PROBLEM
Go through the listing below and state how many lines hold the word "tree", giving only the number.

DATASET RECORDS

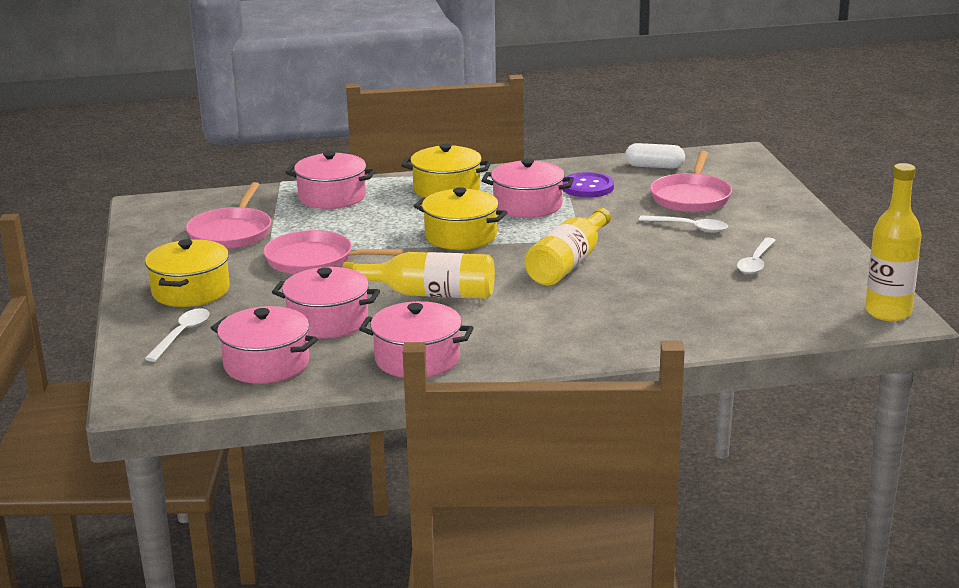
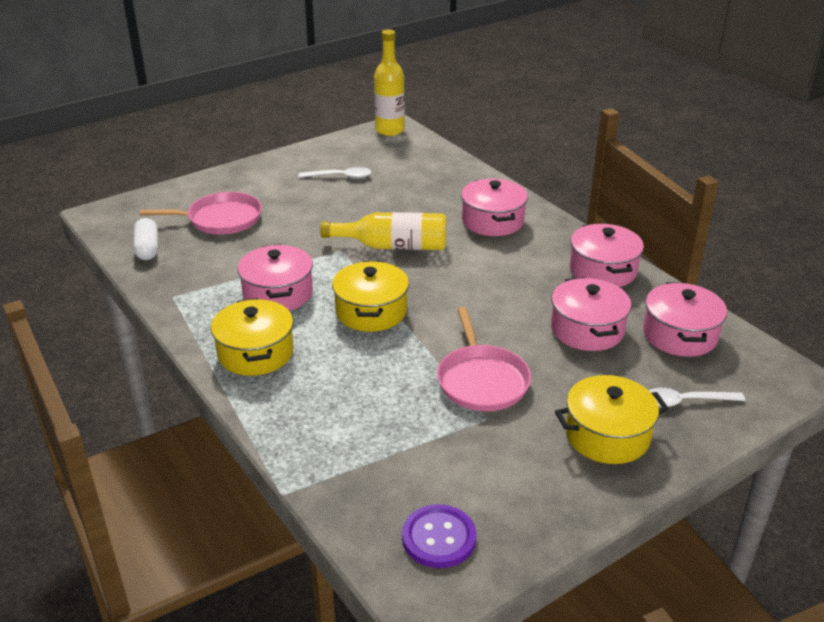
camera: 115 degrees left, 10 degrees up
(231, 232) = (457, 469): pink pan -> none
(332, 197) = (315, 428): pink pot -> pink pot (492, 221)
(430, 294) = (498, 294): yellow bottle -> none
(587, 187) = (216, 272): purple button -> purple button (439, 538)
(690, 228) = (289, 209): white spoon -> none

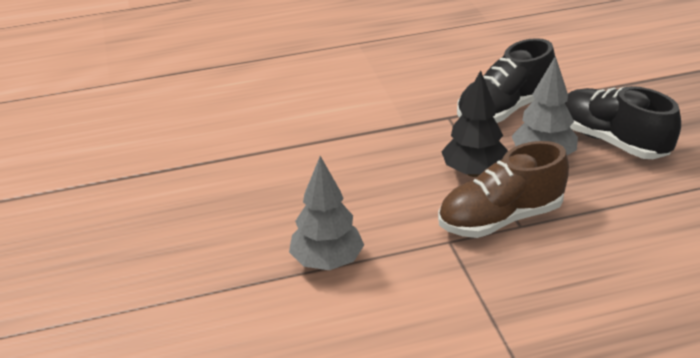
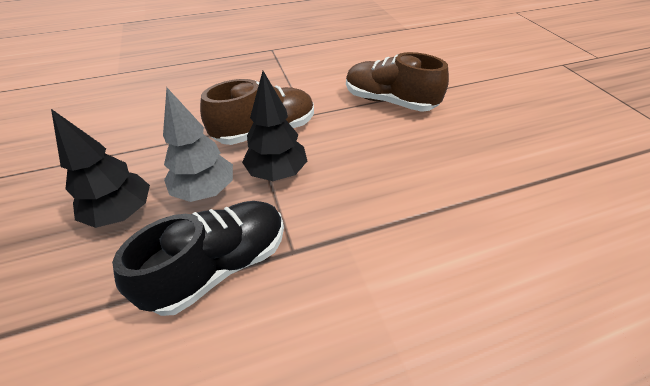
camera: 175 degrees right, 10 degrees up
(327, 262) = (389, 101): grey tree -> brown shoe
(611, 141) = (121, 213): black shoe -> black tree

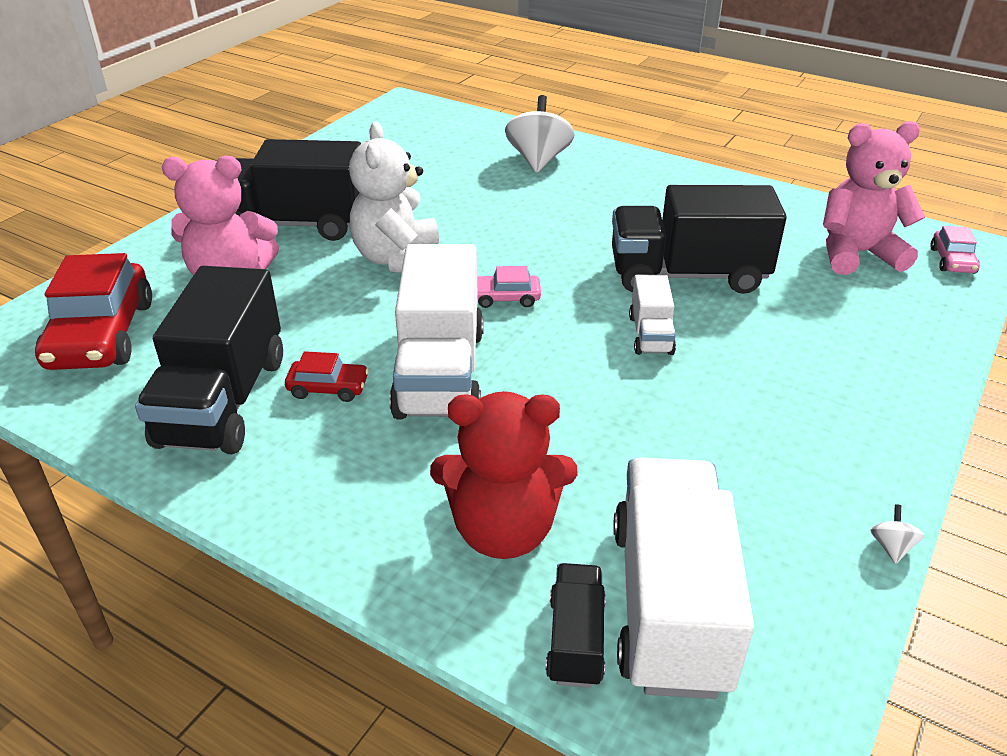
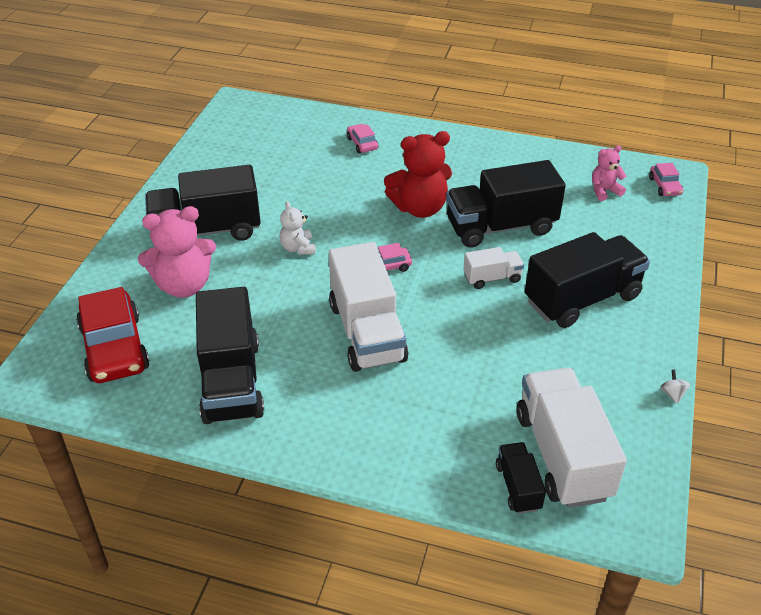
camera: 15 degrees left, 5 degrees up
(328, 388) = (298, 358): red car -> none
(398, 259) = (298, 248): white teddy bear -> white teddy bear, size x0.54
(503, 530) = (452, 431): red teddy bear -> red teddy bear (419, 208)
(538, 160) = (362, 143): white spinning top -> pink car
(650, 335) = (492, 278): white truck -> white truck turned 90 degrees counterclockwise
(779, 383) = (582, 299): none -> black truck
(857, 254) = (604, 191): pink teddy bear -> pink teddy bear, size x0.54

ANSWER SECTION
2